Your task: Below is a listing. Quote from it, exactly, the lines from the one containing "grey brick B3 level 1 -> none" down to the one containing "pink brick G5:G6", both ends included, and nothing else.

Information shown:
##############################

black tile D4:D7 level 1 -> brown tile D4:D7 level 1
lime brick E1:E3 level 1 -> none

##############################

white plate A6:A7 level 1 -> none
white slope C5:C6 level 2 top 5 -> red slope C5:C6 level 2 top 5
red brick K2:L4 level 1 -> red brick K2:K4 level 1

##############################

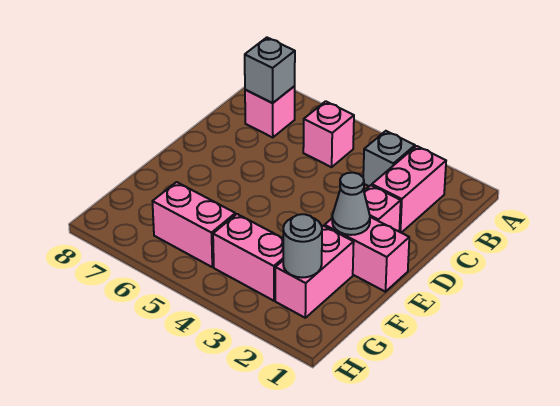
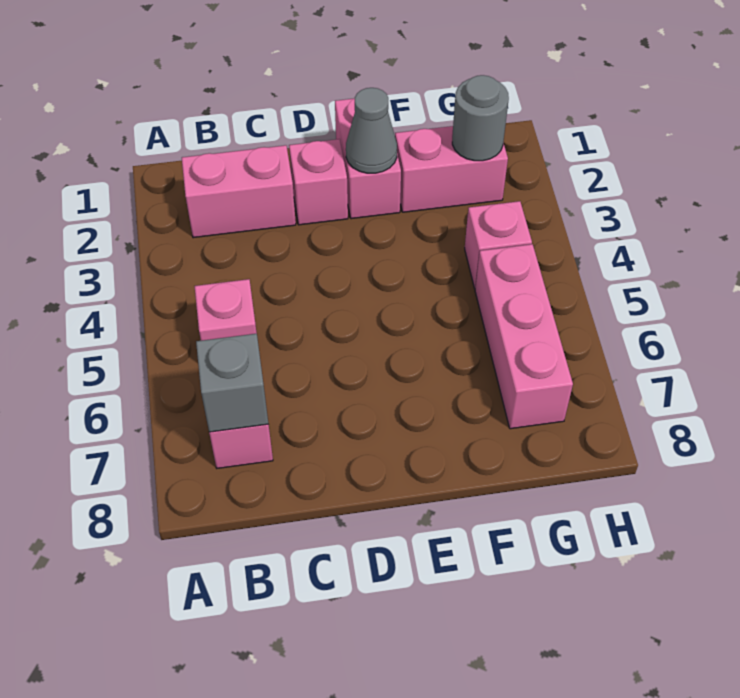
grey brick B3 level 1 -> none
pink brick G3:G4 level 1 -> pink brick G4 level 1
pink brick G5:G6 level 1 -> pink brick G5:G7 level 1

##############################

Task result:
grey brick B3 level 1 -> none
pink brick G3:G4 level 1 -> pink brick G4 level 1
pink brick G5:G6 level 1 -> pink brick G5:G7 level 1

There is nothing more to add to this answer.